Please repeat the whole listing exactly, but leave the pictures out.

## SUPPLIED INFORMATION:
□ □ □

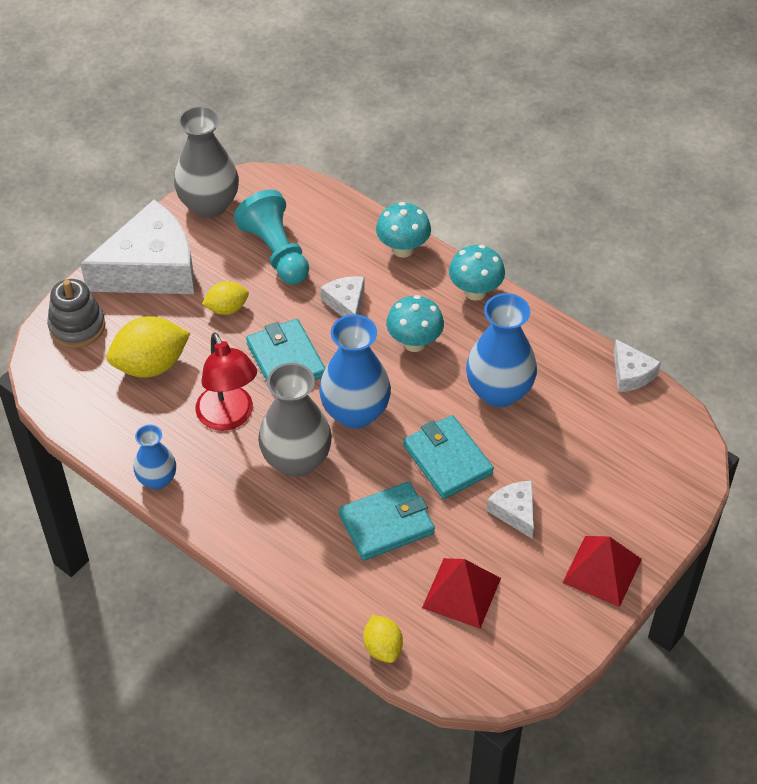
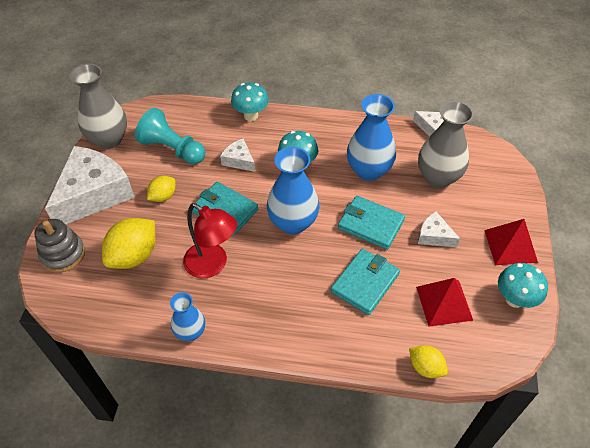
camera: 30 degrees left, 0 degrees up
(296, 460) = (277, 271): grey vase -> grey vase (438, 177)
(475, 292) = (311, 121): turquoise mushroom -> turquoise mushroom (514, 299)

□ □ □

## EXPECTED ANSWER:
camera: 30 degrees left, 0 degrees up
(296, 460) = (277, 271): grey vase -> grey vase (438, 177)
(475, 292) = (311, 121): turquoise mushroom -> turquoise mushroom (514, 299)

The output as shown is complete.